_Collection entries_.

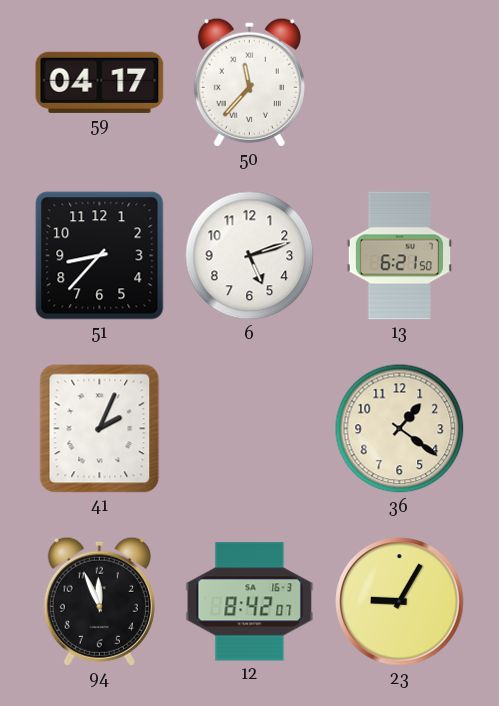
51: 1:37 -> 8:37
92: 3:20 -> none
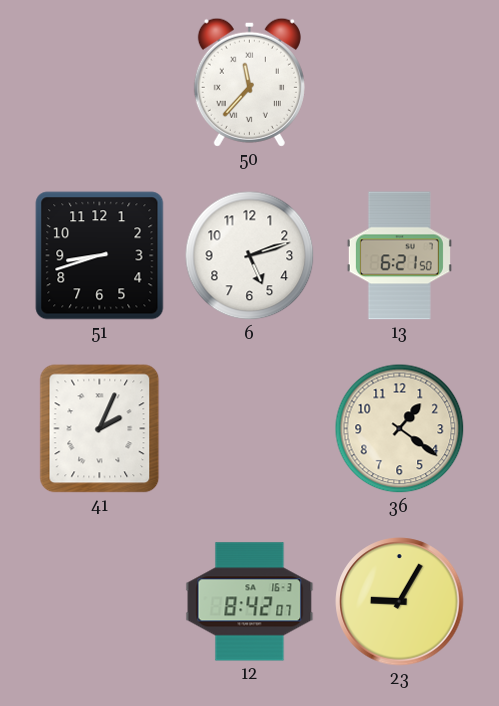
59: 04:17 -> none
51: 8:37 -> 8:42
94: 11:56 -> none
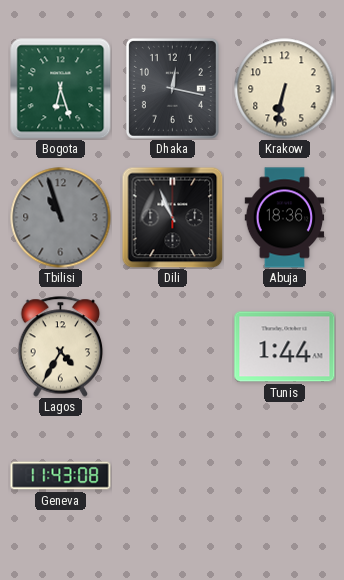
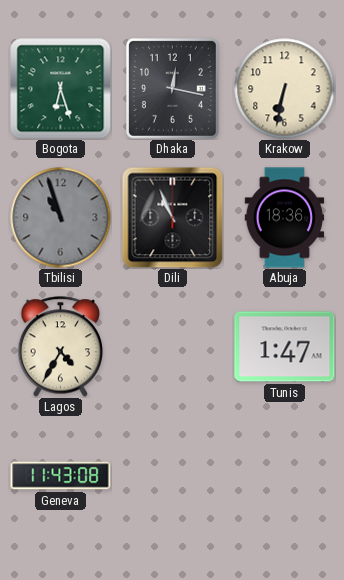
Tunis: 1:44 -> 1:47
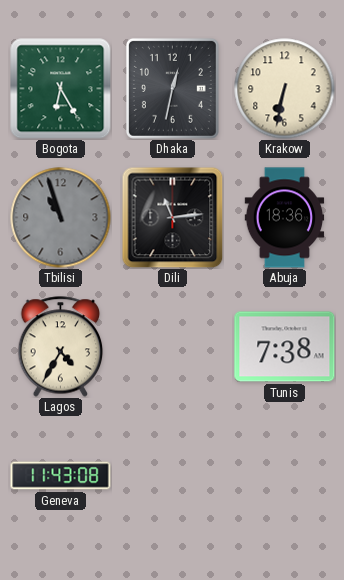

_Challenge_.
Reproduce the lines of the material, substituting "blank" for each "none" and keeping everything else the same. Leave out the pictures.

_Response below_.
51: 1:37 -> 8:37
92: 3:20 -> blank
59: 04:17 -> blank
51: 8:37 -> 8:42
94: 11:56 -> blank
Tunis: 1:44 -> 1:47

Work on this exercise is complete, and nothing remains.